[DATASET ENTRIES Boundary: Start]

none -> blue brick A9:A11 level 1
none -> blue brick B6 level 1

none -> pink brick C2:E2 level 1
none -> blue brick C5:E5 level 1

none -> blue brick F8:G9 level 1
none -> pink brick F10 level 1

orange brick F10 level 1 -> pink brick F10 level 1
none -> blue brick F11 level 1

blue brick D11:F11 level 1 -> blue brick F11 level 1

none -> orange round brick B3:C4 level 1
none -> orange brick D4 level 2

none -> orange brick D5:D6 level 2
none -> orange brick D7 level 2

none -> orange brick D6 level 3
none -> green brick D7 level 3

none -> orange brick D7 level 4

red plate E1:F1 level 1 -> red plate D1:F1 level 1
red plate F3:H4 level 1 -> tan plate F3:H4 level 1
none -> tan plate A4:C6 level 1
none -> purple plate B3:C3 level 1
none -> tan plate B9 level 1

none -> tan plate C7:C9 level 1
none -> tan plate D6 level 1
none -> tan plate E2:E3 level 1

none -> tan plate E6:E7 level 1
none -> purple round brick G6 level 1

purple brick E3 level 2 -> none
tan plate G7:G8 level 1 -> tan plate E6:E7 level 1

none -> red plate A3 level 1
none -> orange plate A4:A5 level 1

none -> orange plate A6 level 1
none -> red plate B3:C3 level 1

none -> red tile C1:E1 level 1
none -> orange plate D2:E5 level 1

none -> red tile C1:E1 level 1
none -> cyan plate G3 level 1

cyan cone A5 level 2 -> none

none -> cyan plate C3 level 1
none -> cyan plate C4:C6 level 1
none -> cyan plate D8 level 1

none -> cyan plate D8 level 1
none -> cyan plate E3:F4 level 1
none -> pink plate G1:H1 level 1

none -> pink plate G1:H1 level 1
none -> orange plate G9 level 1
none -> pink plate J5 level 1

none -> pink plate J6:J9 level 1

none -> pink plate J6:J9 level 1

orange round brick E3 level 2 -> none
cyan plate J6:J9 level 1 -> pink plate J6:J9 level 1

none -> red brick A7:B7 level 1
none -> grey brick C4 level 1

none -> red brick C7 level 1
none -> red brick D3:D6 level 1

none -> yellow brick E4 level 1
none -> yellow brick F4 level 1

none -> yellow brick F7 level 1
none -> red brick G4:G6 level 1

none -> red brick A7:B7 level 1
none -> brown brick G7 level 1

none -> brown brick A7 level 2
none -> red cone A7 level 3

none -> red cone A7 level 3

[DATASET ENTRIES Boundary: End]

* **THE TASK**:
Restate all of the entries exactly, please.

* **EXERCISE OUTPUT**:
none -> blue brick A9:A11 level 1
none -> blue brick B6 level 1

none -> pink brick C2:E2 level 1
none -> blue brick C5:E5 level 1

none -> blue brick F8:G9 level 1
none -> pink brick F10 level 1

orange brick F10 level 1 -> pink brick F10 level 1
none -> blue brick F11 level 1

blue brick D11:F11 level 1 -> blue brick F11 level 1

none -> orange round brick B3:C4 level 1
none -> orange brick D4 level 2

none -> orange brick D5:D6 level 2
none -> orange brick D7 level 2

none -> orange brick D6 level 3
none -> green brick D7 level 3

none -> orange brick D7 level 4

red plate E1:F1 level 1 -> red plate D1:F1 level 1
red plate F3:H4 level 1 -> tan plate F3:H4 level 1
none -> tan plate A4:C6 level 1
none -> purple plate B3:C3 level 1
none -> tan plate B9 level 1

none -> tan plate C7:C9 level 1
none -> tan plate D6 level 1
none -> tan plate E2:E3 level 1

none -> tan plate E6:E7 level 1
none -> purple round brick G6 level 1

purple brick E3 level 2 -> none
tan plate G7:G8 level 1 -> tan plate E6:E7 level 1

none -> red plate A3 level 1
none -> orange plate A4:A5 level 1

none -> orange plate A6 level 1
none -> red plate B3:C3 level 1

none -> red tile C1:E1 level 1
none -> orange plate D2:E5 level 1

none -> red tile C1:E1 level 1
none -> cyan plate G3 level 1

cyan cone A5 level 2 -> none

none -> cyan plate C3 level 1
none -> cyan plate C4:C6 level 1
none -> cyan plate D8 level 1

none -> cyan plate D8 level 1
none -> cyan plate E3:F4 level 1
none -> pink plate G1:H1 level 1

none -> pink plate G1:H1 level 1
none -> orange plate G9 level 1
none -> pink plate J5 level 1

none -> pink plate J6:J9 level 1

none -> pink plate J6:J9 level 1

orange round brick E3 level 2 -> none
cyan plate J6:J9 level 1 -> pink plate J6:J9 level 1

none -> red brick A7:B7 level 1
none -> grey brick C4 level 1

none -> red brick C7 level 1
none -> red brick D3:D6 level 1

none -> yellow brick E4 level 1
none -> yellow brick F4 level 1

none -> yellow brick F7 level 1
none -> red brick G4:G6 level 1

none -> red brick A7:B7 level 1
none -> brown brick G7 level 1

none -> brown brick A7 level 2
none -> red cone A7 level 3

none -> red cone A7 level 3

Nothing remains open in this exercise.